• [Required work]: The word "none" marks the lines to find; copy every such line from the data below.

• [Working data]:

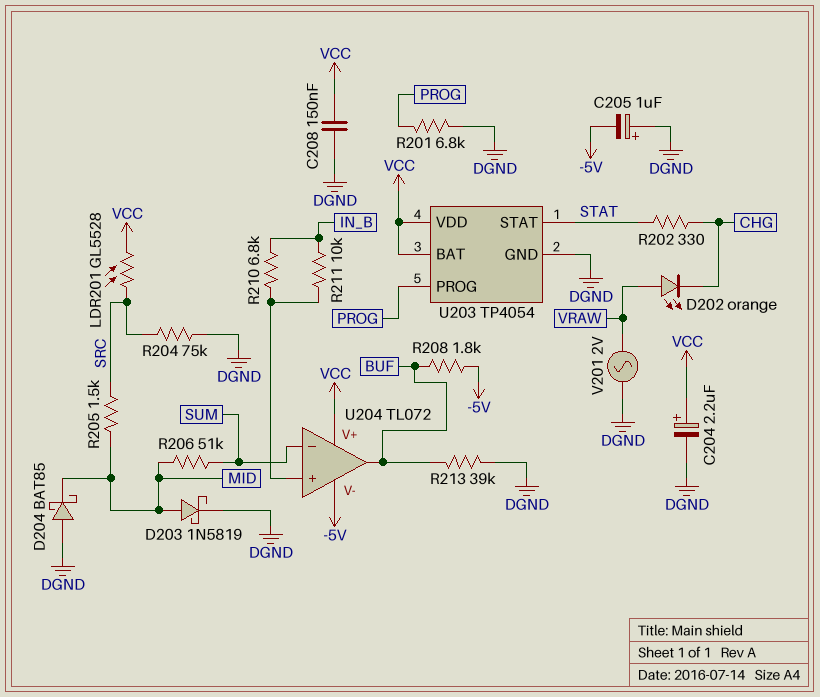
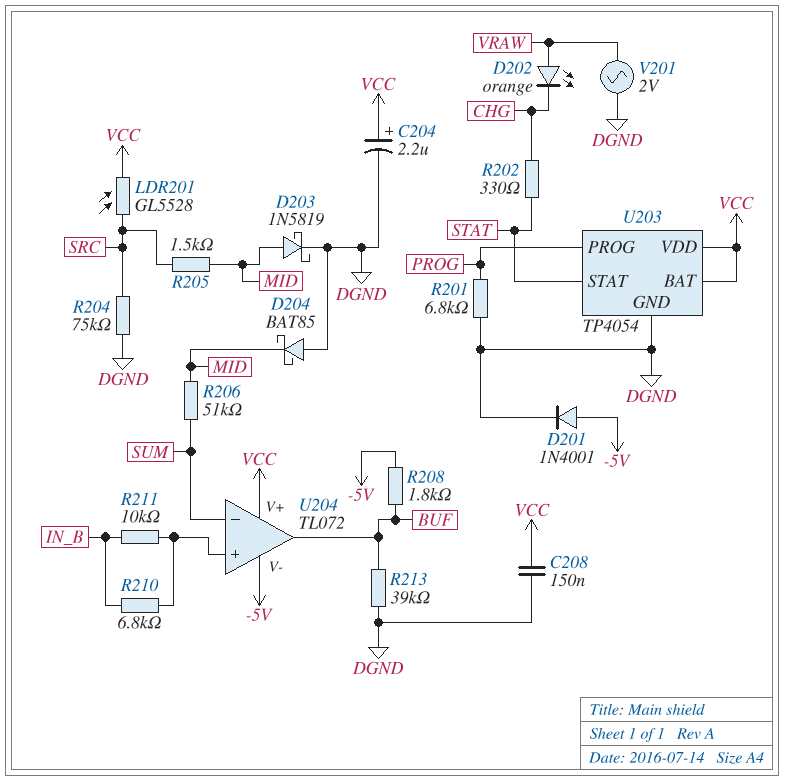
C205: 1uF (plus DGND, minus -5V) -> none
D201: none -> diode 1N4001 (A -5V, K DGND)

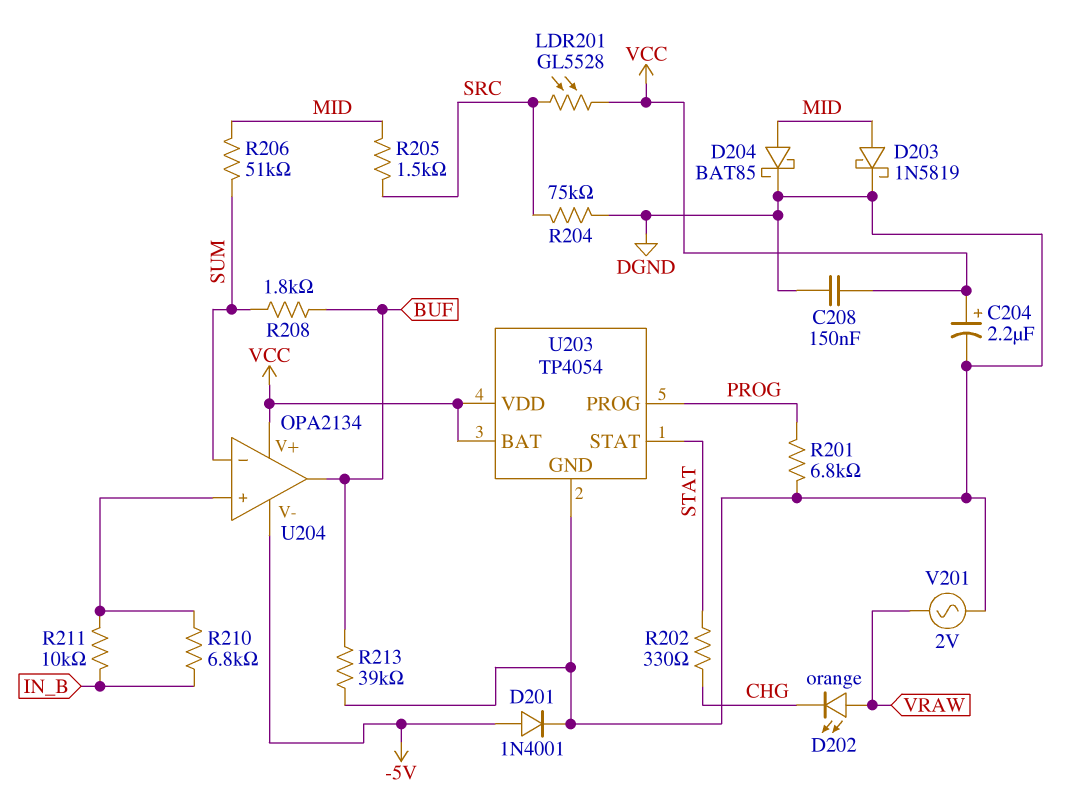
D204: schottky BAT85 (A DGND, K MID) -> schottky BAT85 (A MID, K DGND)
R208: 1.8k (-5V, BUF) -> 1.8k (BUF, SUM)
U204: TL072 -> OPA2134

• [Exercise response]:
C205: 1uF (plus DGND, minus -5V) -> none
D201: none -> diode 1N4001 (A -5V, K DGND)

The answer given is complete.